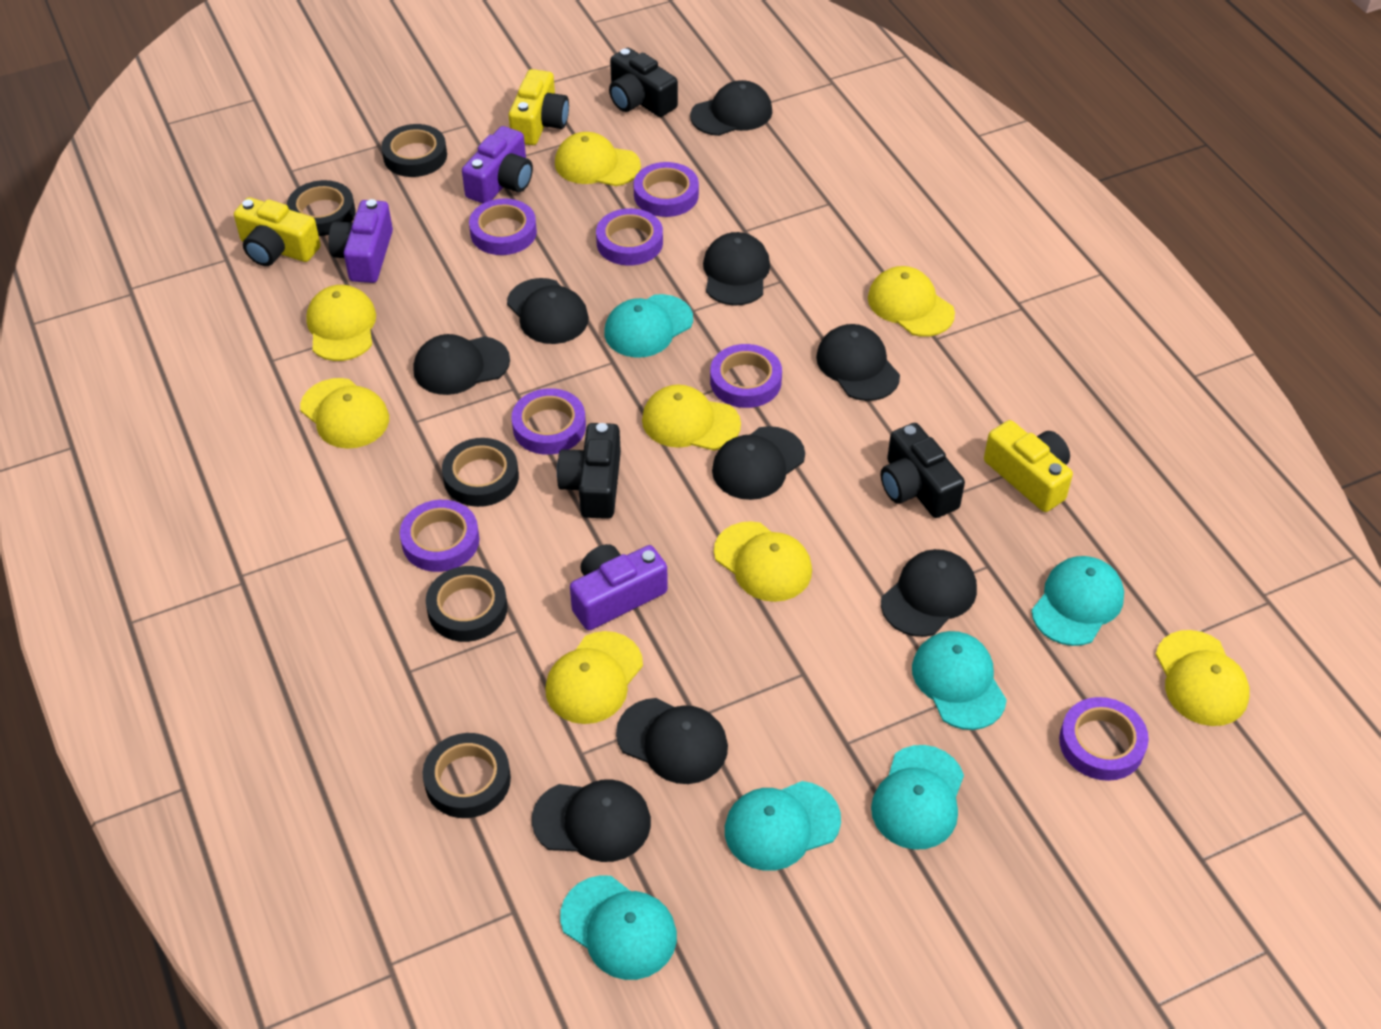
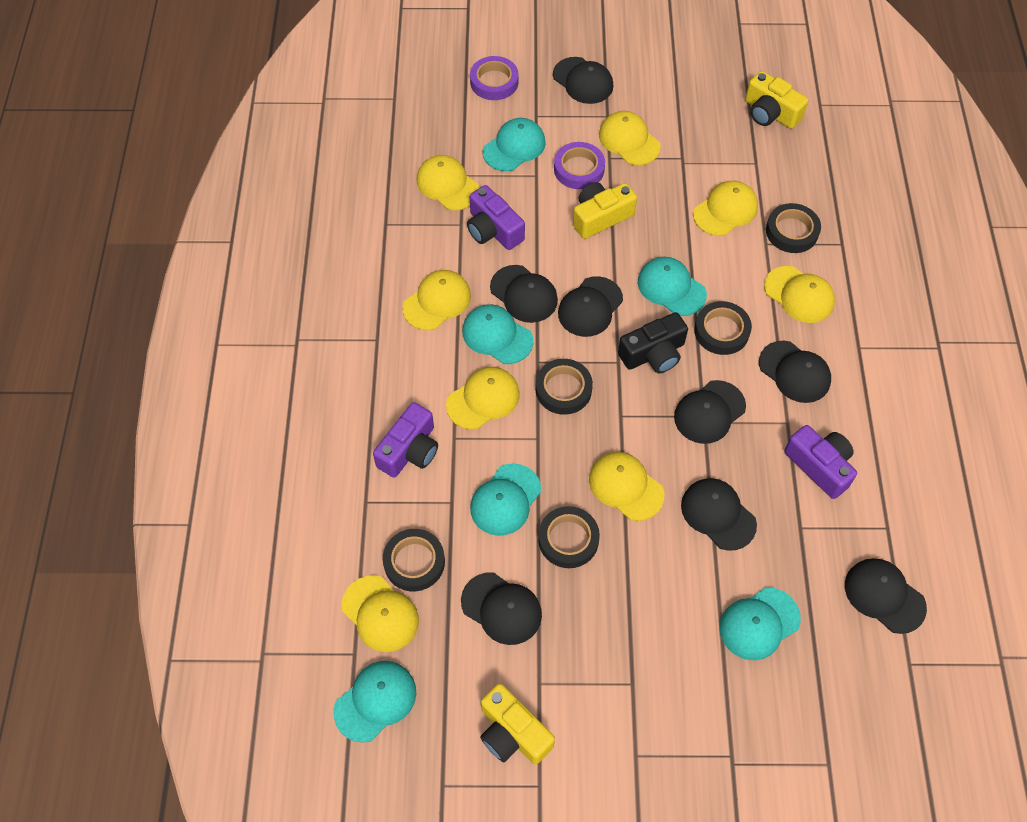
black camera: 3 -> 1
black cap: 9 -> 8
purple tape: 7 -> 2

...

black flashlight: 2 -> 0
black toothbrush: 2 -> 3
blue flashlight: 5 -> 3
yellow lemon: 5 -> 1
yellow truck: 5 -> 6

**WHAT THE TASK ASKS**. Search the records for the word "black" and return every line that holds it.

**RESULT FOR THIS TASK**.
black camera: 3 -> 1
black cap: 9 -> 8
black flashlight: 2 -> 0
black toothbrush: 2 -> 3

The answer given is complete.